### EXERCISE DETAILS
The answer must be an exact copy of the records below, with every picture left out.

──────── GIVEN DATA

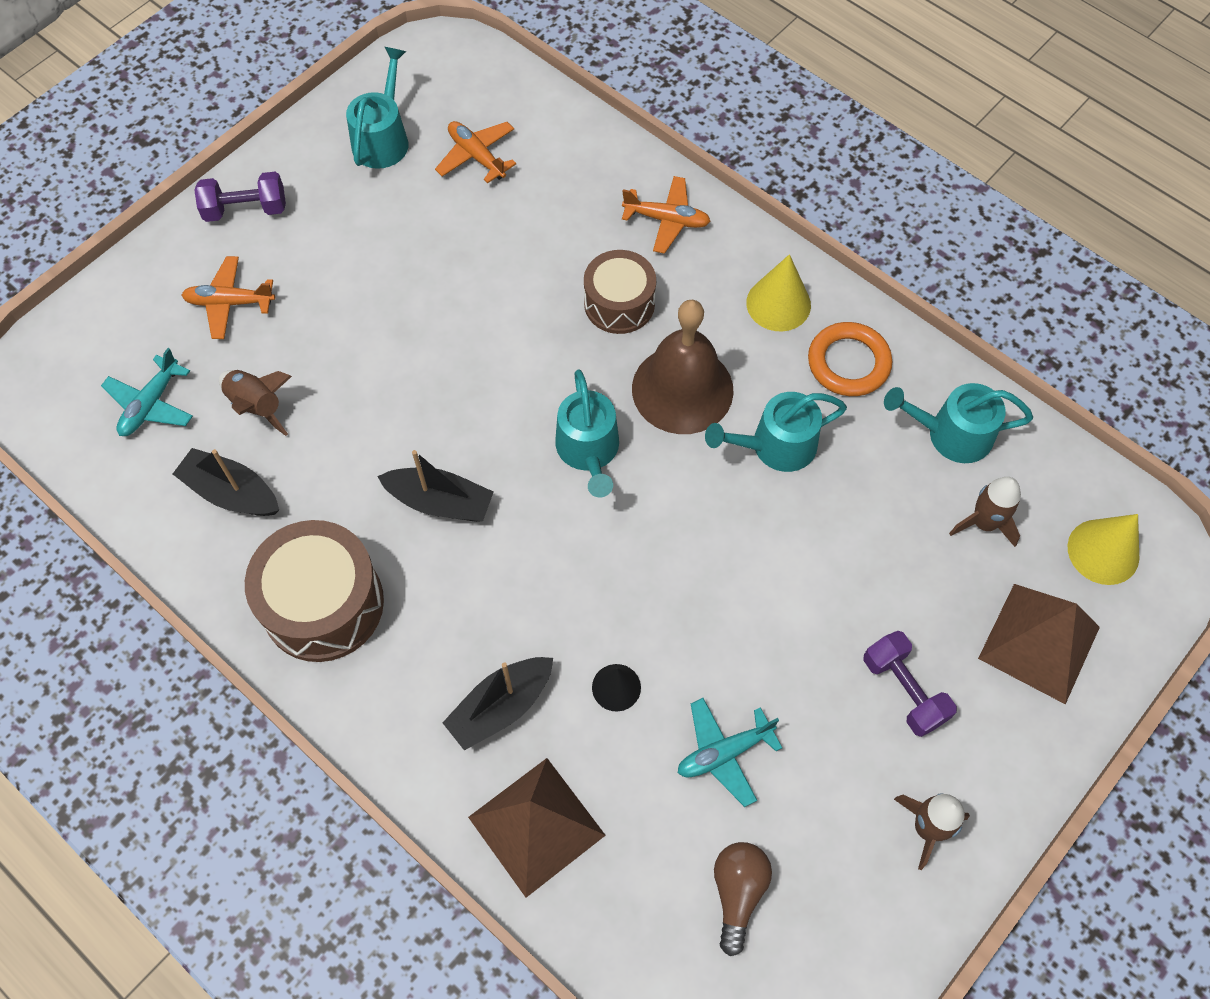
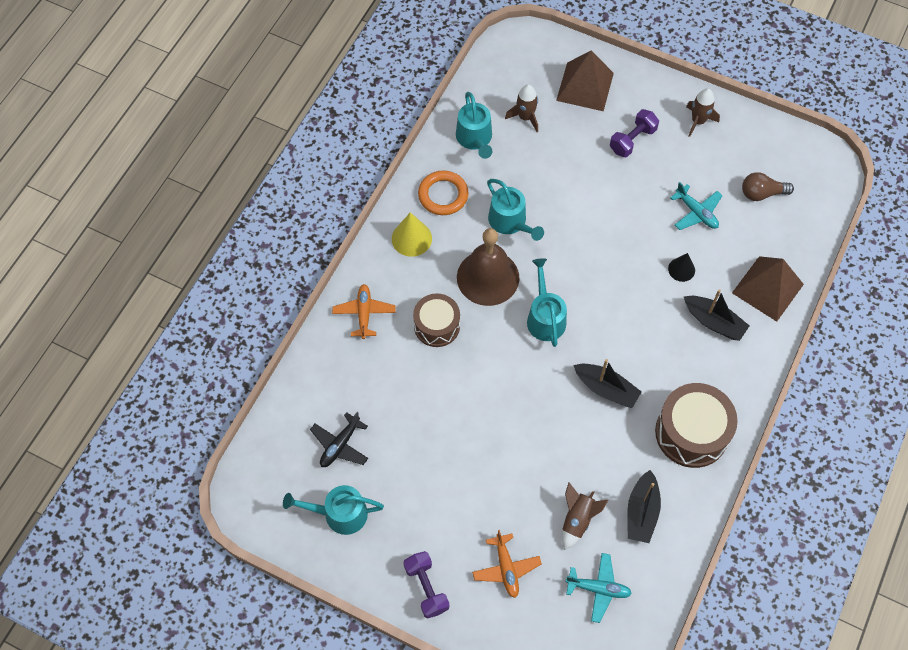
camera: 105 degrees left, 0 degrees up
(440, 502) = (606, 389): black boat -> black boat turned 120 degrees clockwise
(477, 156) = (340, 445): orange plane -> black plane
(588, 450) = (545, 317): turquoise watering can -> turquoise watering can turned 75 degrees counterclockwise
(1103, 551) = (524, 64): yellow cone -> none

────────────────

### RESPONSE BELOW
camera: 105 degrees left, 0 degrees up
(440, 502) = (606, 389): black boat -> black boat turned 120 degrees clockwise
(477, 156) = (340, 445): orange plane -> black plane
(588, 450) = (545, 317): turquoise watering can -> turquoise watering can turned 75 degrees counterclockwise
(1103, 551) = (524, 64): yellow cone -> none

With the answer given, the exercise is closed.